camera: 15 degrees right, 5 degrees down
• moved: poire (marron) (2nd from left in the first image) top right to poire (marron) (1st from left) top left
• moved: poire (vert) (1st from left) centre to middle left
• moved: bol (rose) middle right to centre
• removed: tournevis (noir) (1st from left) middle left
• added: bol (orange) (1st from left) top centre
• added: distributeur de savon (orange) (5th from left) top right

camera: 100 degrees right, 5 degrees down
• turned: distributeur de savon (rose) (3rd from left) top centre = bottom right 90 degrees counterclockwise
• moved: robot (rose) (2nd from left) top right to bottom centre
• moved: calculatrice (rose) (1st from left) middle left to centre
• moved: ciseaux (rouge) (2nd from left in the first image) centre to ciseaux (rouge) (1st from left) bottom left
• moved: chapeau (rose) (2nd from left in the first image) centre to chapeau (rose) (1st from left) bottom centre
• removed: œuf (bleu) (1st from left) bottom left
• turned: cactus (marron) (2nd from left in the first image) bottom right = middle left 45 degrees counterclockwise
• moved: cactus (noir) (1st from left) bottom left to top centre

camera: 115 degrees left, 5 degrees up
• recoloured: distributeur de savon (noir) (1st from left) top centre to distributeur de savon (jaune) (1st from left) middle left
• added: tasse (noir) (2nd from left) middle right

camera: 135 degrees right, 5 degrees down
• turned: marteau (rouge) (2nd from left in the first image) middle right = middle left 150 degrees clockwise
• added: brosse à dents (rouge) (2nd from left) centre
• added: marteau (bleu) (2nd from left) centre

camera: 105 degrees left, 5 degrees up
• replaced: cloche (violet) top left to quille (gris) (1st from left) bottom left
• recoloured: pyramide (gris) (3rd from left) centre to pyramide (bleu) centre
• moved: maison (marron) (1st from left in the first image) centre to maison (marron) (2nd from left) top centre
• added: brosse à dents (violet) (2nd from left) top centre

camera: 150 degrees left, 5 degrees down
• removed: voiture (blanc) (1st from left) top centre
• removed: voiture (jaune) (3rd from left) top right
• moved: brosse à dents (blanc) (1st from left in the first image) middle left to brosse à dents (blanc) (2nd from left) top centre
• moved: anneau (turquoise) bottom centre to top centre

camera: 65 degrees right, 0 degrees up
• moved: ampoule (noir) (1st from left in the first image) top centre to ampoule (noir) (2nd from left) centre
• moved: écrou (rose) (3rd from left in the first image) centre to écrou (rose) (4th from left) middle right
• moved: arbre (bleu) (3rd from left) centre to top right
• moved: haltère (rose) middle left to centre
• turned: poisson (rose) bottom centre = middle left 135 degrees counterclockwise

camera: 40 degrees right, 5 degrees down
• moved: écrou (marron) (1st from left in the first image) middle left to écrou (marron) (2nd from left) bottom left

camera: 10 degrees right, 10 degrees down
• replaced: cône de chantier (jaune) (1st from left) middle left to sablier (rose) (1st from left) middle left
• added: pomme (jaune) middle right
━━━━━━━━━━━━━━━━
→ **TASK REQUIREMENTS**: The expected result is every line from the material above that includes "poire".

→ **YOUR SOLUTION**:
• moved: poire (marron) (2nd from left in the first image) top right to poire (marron) (1st from left) top left
• moved: poire (vert) (1st from left) centre to middle left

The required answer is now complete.